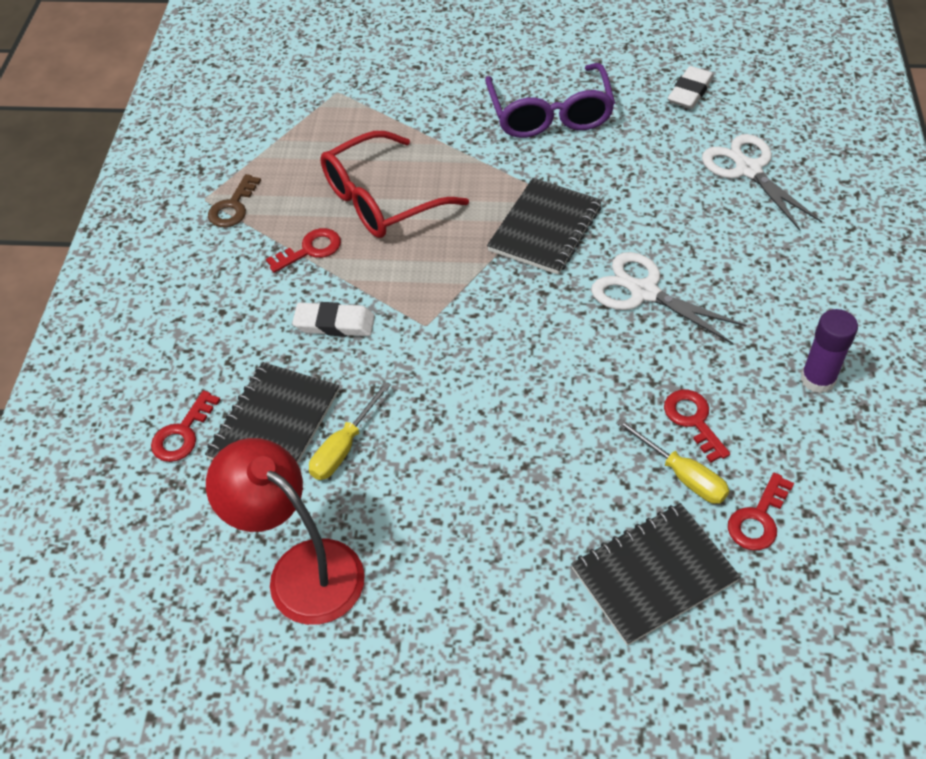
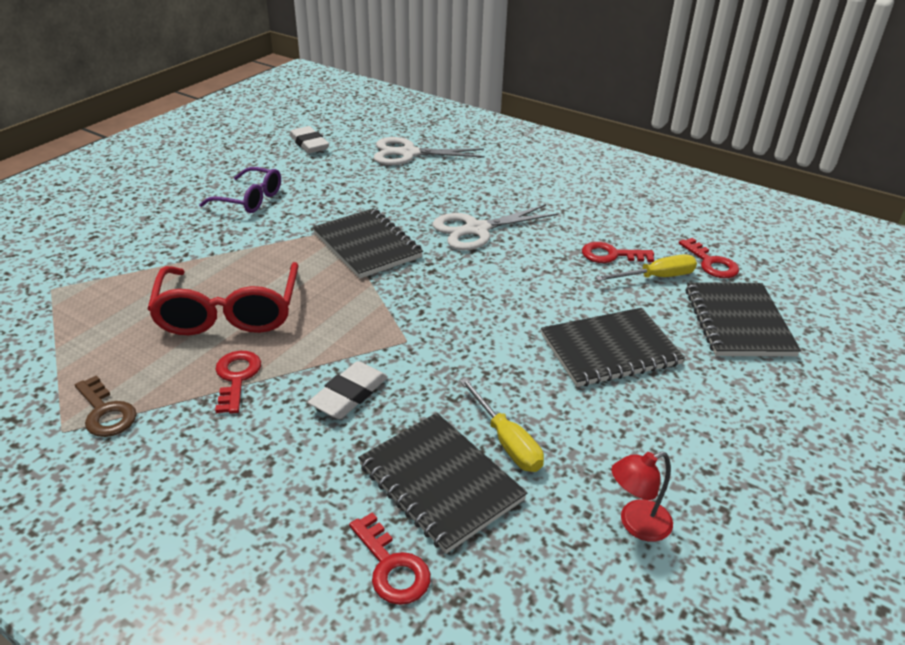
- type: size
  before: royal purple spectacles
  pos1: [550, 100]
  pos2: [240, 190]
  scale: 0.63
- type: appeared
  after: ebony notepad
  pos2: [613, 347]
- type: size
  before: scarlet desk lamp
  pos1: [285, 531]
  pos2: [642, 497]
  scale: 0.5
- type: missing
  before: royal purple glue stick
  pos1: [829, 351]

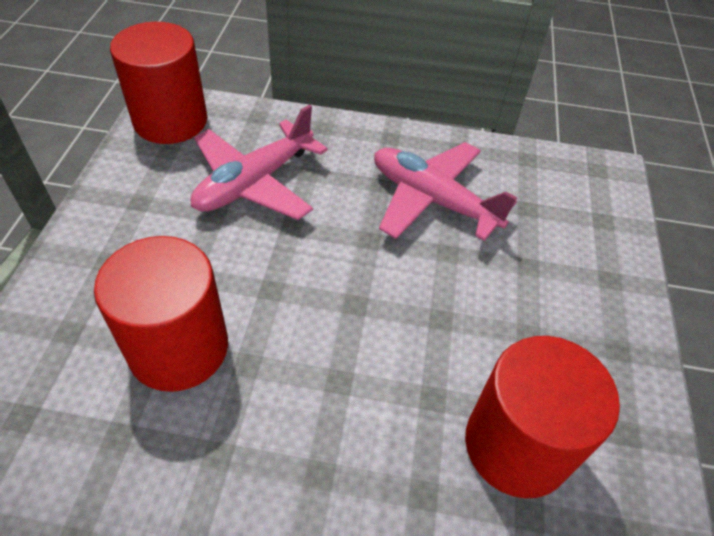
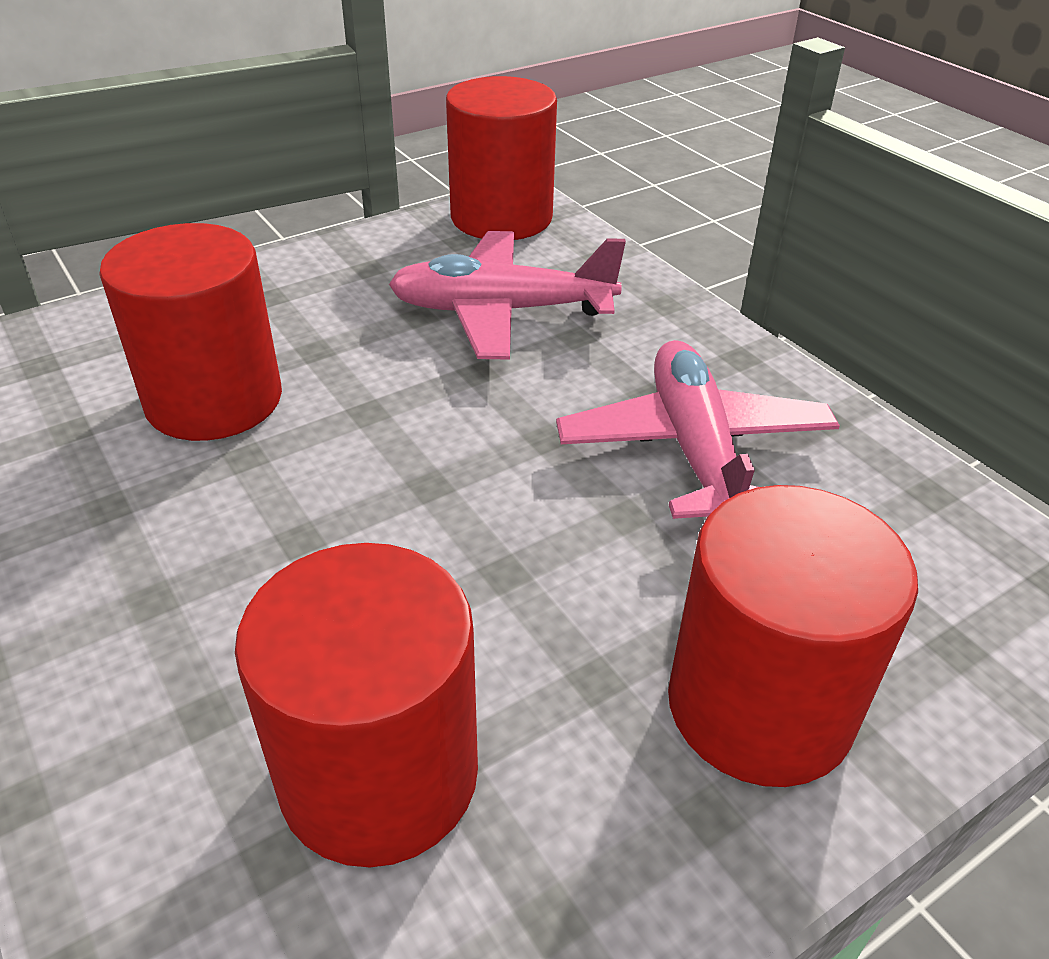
- type: appeared
  after: scarlet cylinder
  pos2: [793, 636]

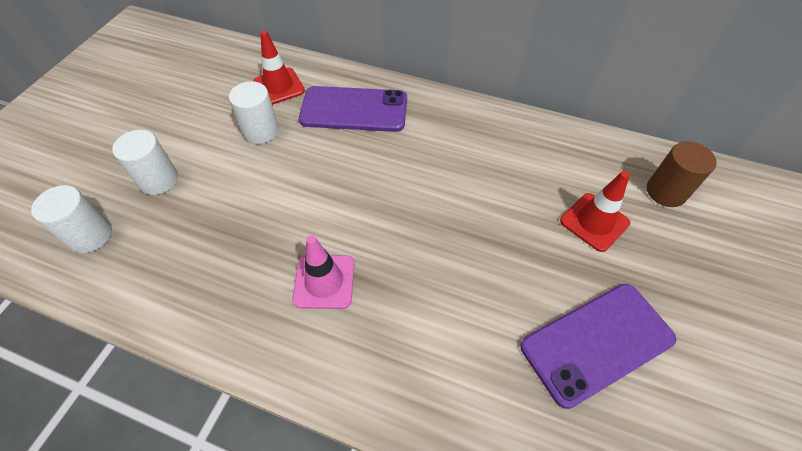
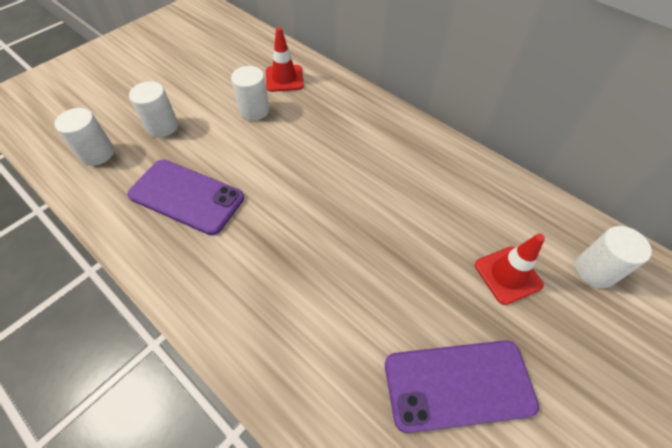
- type: relocated
  before: royal purple smartphone
  pos1: [353, 109]
  pos2: [185, 197]
- type: colour
  before: russet cylinder
  after: pure white cylinder
  pos1: [682, 174]
  pos2: [613, 257]
- type: missing
  before: rosy safety cone
  pos1: [323, 272]

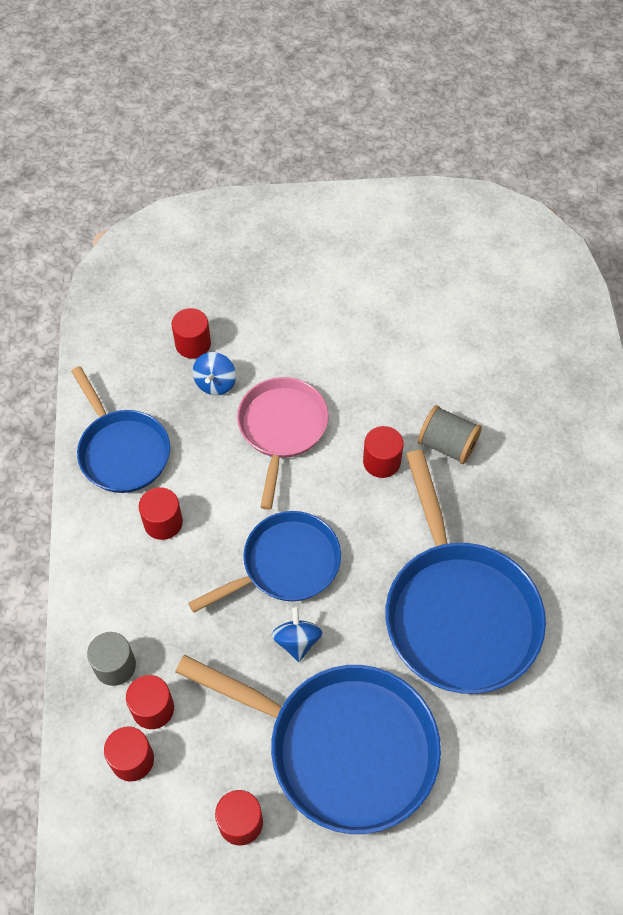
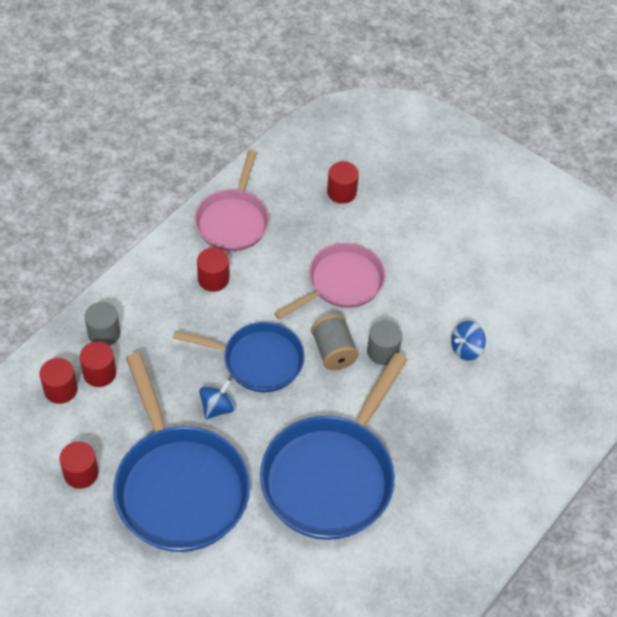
- type: colour
  before: cobalt frying pan
  after: rosy frying pan
  pos1: [120, 429]
  pos2: [232, 200]
- type: relocated
  before: grey spool
  pos1: [450, 434]
  pos2: [335, 342]
- type: colour
  before: scarlet cylinder
  after: grey cylinder
  pos1: [383, 452]
  pos2: [384, 342]
- type: relocated
  before: cobalt toy top
  pos1: [214, 373]
  pos2: [468, 341]

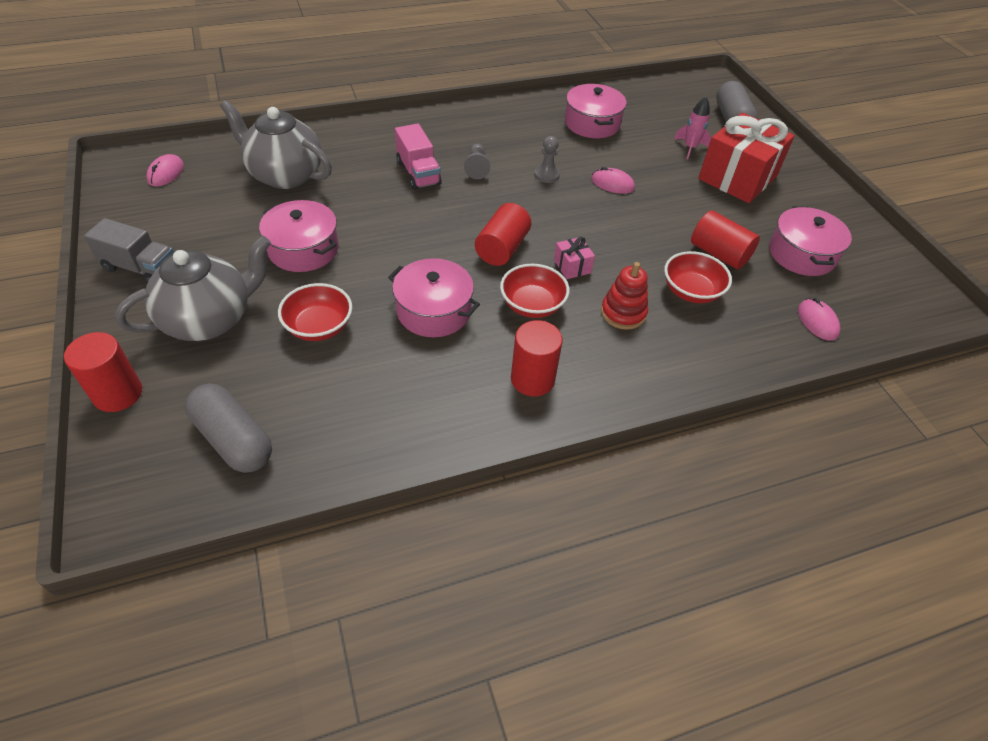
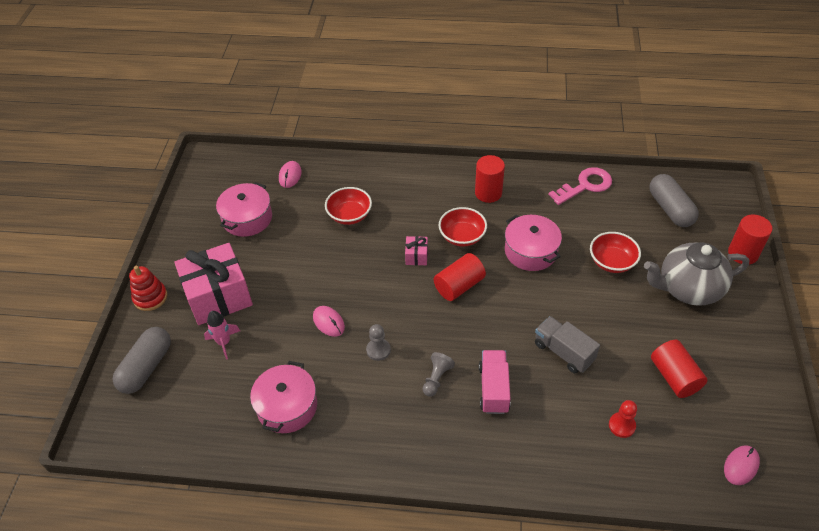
- type: relocated
  before: scarlet stacking rings
  pos1: [624, 296]
  pos2: [148, 288]
- type: colour
  before: scarlet present
  after: rosy present
  pos1: [746, 158]
  pos2: [213, 284]
- type: relocated
  before: grey truck
  pos1: [129, 250]
  pos2: [567, 344]
- type: appeared
  after: rosy key
  pos2: [580, 186]
- type: exchanged
  before: grey teapot
  after: scarlet chess pawn
  pos1: [276, 144]
  pos2: [623, 419]
- type: relocated
  before: scarlet cylinder
  pos1: [725, 239]
  pos2: [679, 369]
- type: missing
  before: rosy stockpot
  pos1: [299, 236]

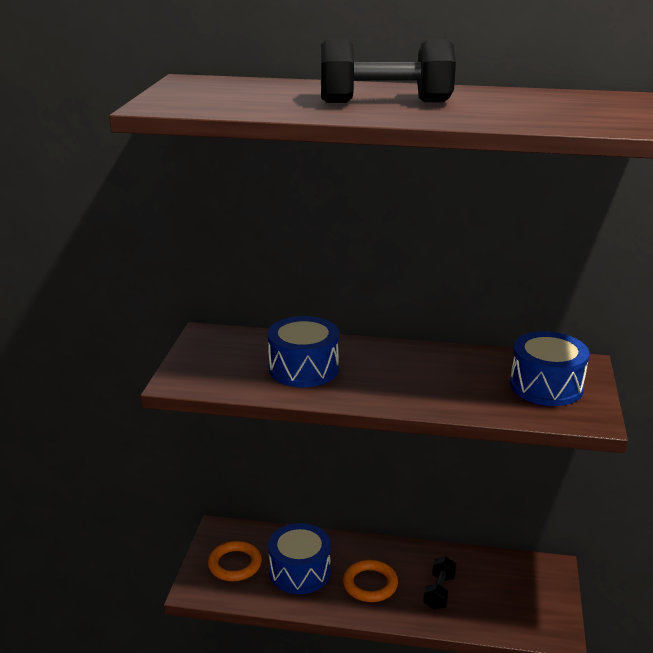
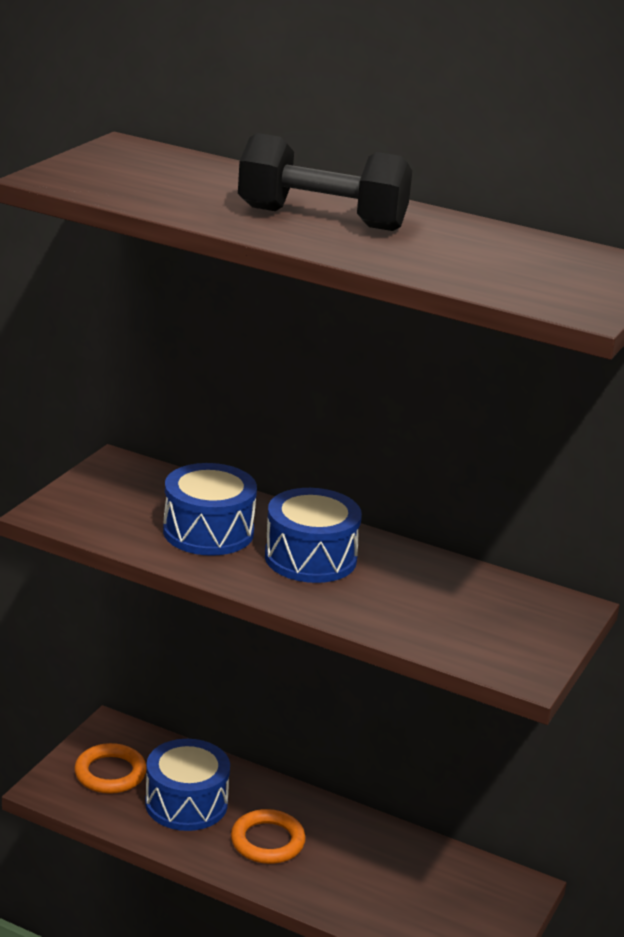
- type: relocated
  before: cobalt snare drum
  pos1: [549, 368]
  pos2: [313, 535]
- type: missing
  before: ebony hand weight
  pos1: [439, 583]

* * * * * * *

● **Assignment**
Give again, word for word, the lines above from the first one through the one containing "before: royal purple glue stick"; no pictures.

● **Task output**
- type: size
  before: royal purple spectacles
  pos1: [550, 100]
  pos2: [240, 190]
  scale: 0.63
- type: appeared
  after: ebony notepad
  pos2: [613, 347]
- type: size
  before: scarlet desk lamp
  pos1: [285, 531]
  pos2: [642, 497]
  scale: 0.5
- type: missing
  before: royal purple glue stick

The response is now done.